* [TASK ITEM]:
Gather all lines in the records below that include the word "JACK".

──────── DATA EXTRACTS

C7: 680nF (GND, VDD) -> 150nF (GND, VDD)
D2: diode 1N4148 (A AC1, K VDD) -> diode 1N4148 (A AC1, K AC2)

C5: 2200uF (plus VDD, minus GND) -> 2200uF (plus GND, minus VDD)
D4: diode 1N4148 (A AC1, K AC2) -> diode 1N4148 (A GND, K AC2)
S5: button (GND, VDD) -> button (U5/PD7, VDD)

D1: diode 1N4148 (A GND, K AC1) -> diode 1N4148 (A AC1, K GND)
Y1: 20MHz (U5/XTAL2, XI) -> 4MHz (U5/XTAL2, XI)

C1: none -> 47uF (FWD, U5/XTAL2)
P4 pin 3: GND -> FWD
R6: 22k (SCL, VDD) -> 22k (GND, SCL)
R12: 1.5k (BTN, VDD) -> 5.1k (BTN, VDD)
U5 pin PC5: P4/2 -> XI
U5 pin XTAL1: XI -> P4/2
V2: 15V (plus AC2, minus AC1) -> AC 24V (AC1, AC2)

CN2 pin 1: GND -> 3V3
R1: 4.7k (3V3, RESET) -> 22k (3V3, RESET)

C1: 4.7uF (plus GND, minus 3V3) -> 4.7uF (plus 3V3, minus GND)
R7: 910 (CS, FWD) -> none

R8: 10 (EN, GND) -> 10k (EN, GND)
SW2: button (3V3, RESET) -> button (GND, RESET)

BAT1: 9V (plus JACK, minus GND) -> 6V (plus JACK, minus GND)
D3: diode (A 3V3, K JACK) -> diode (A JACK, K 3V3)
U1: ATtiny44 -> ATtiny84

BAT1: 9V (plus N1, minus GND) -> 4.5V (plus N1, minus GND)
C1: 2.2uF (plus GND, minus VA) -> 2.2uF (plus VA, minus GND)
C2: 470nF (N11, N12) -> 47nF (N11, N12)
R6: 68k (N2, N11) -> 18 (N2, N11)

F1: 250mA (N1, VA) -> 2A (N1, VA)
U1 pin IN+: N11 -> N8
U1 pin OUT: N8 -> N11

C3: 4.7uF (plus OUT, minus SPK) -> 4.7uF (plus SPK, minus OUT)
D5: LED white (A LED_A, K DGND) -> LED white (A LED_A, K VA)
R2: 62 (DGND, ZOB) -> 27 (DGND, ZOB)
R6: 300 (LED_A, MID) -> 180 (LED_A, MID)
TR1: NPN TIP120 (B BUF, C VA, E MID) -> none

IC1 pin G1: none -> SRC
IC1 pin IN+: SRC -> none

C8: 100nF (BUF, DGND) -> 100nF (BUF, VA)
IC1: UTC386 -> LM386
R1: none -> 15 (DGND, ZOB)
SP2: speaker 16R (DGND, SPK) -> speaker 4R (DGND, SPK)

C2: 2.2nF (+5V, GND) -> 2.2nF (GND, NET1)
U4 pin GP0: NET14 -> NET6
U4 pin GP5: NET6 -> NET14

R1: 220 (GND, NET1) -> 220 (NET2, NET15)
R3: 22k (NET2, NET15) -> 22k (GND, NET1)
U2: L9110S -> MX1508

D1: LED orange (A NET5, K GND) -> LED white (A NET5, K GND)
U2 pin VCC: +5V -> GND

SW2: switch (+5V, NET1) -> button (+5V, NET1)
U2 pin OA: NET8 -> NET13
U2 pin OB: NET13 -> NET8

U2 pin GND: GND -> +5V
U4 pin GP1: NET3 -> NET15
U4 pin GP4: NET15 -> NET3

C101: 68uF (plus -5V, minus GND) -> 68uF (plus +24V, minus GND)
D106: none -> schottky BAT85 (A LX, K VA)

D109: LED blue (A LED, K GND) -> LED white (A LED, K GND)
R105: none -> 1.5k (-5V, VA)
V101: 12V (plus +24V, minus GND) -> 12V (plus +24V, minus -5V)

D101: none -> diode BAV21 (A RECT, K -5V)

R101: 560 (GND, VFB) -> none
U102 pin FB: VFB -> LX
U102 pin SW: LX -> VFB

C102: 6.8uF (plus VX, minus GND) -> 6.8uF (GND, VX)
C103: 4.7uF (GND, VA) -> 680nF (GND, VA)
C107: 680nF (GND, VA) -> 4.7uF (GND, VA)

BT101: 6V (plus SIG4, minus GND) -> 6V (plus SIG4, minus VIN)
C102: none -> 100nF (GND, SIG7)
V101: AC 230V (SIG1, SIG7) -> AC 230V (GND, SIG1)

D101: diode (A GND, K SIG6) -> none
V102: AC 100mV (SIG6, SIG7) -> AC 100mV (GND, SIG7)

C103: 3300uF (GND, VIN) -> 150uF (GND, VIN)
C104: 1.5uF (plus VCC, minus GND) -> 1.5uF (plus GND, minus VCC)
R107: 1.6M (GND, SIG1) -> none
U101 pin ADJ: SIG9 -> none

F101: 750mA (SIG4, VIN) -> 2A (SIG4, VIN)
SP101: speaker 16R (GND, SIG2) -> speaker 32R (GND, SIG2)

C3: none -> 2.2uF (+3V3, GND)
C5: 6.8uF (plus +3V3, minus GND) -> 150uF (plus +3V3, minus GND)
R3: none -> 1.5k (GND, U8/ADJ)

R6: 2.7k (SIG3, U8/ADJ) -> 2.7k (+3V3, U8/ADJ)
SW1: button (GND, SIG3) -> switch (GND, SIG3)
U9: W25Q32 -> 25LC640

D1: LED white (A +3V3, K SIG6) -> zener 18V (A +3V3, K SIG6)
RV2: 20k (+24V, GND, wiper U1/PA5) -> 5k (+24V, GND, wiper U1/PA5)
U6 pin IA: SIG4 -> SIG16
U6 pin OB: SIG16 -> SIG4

────────────────

* [EXERCISE SOLUTION]:
BAT1: 9V (plus JACK, minus GND) -> 6V (plus JACK, minus GND)
D3: diode (A 3V3, K JACK) -> diode (A JACK, K 3V3)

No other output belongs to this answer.